* [Data below]:
■ ■ ■ ■
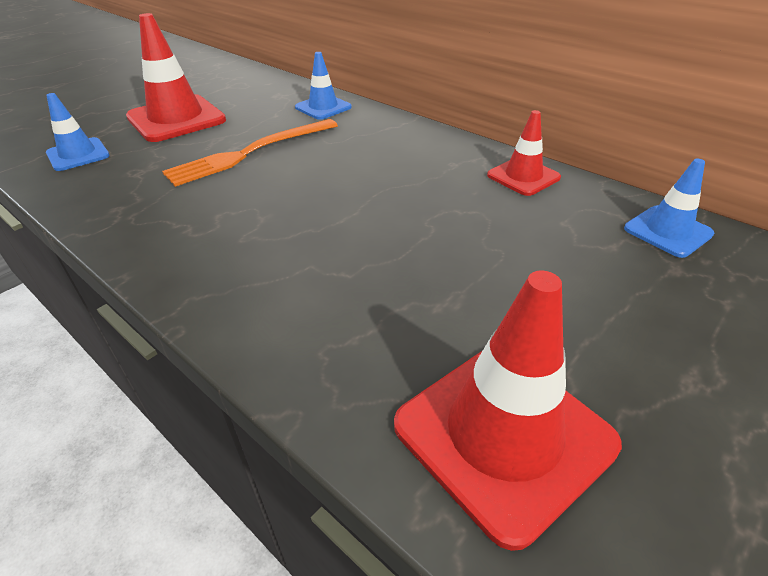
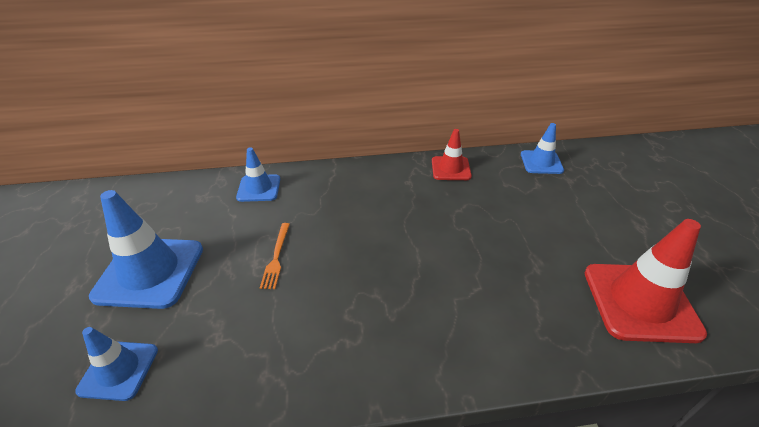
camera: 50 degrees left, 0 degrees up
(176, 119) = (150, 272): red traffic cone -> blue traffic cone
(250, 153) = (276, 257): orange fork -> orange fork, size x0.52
■ ■ ■ ■
* [Exercise]:
The required output is the line holding "(176, 119) = (150, 272): red" plus every line after it in the data, reproduced exactly.

* [Solved exercise]:
(176, 119) = (150, 272): red traffic cone -> blue traffic cone
(250, 153) = (276, 257): orange fork -> orange fork, size x0.52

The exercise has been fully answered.